*** Opening of Exercise data ***
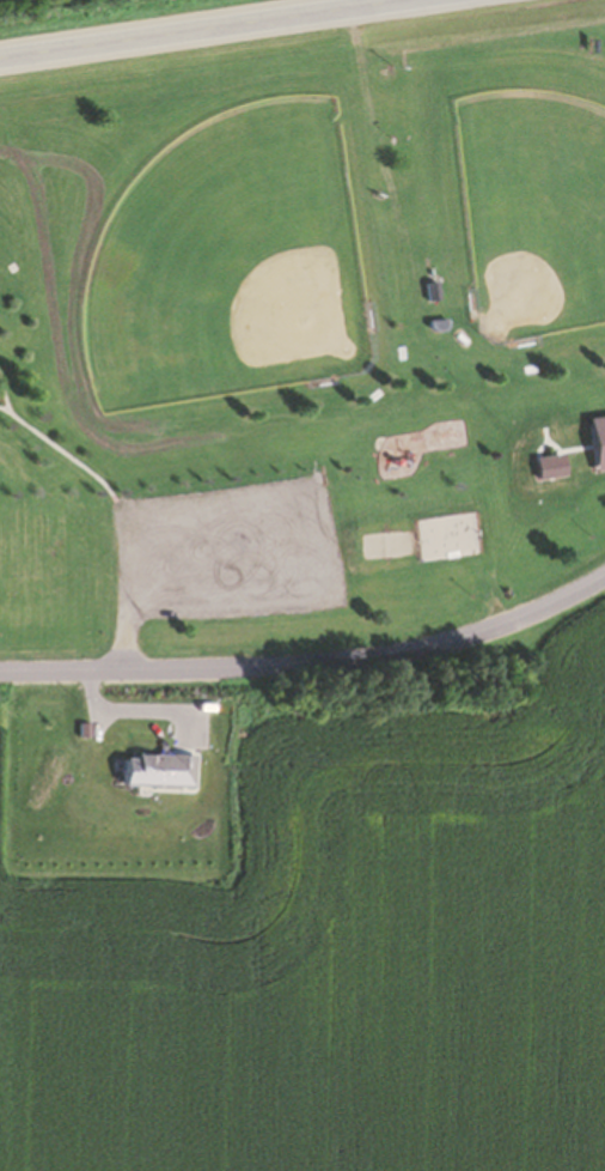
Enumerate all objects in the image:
road: (196, 28)
park: (517, 212)
park: (246, 276)
building: (429, 286)
building: (433, 325)
park: (302, 336)
road: (61, 450)
road: (281, 498)
road: (483, 520)
building: (445, 536)
parking lot: (225, 555)
road: (310, 663)

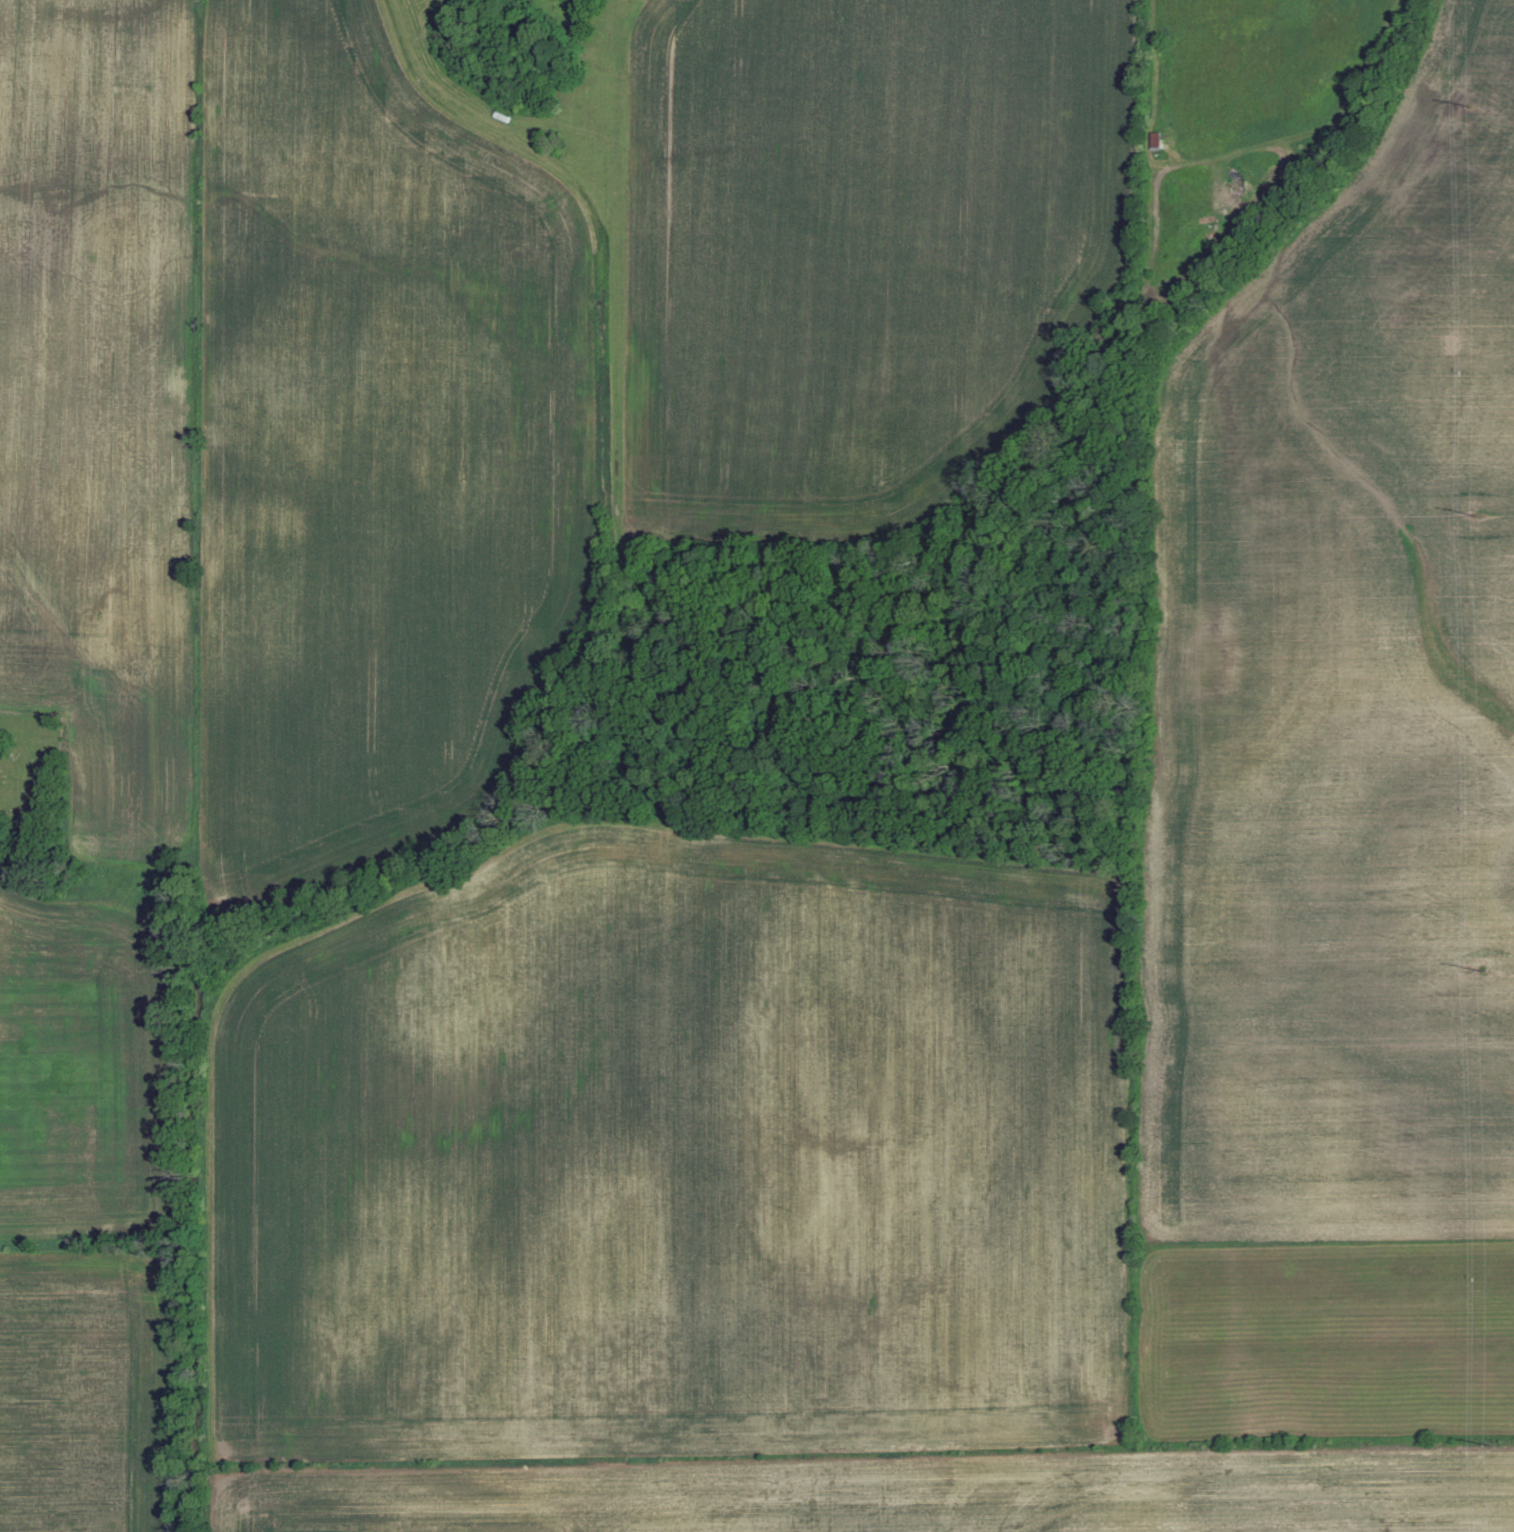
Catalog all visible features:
*** Close of Exercise data ***
**What needs to be done**
What is needed is a word-for-word copy of the data above, free of any images.

**Response**
Enumerate all objects in the image:
road: (196, 28)
park: (517, 212)
park: (246, 276)
building: (429, 286)
building: (433, 325)
park: (302, 336)
road: (61, 450)
road: (281, 498)
road: (483, 520)
building: (445, 536)
parking lot: (225, 555)
road: (310, 663)

Catalog all visible features:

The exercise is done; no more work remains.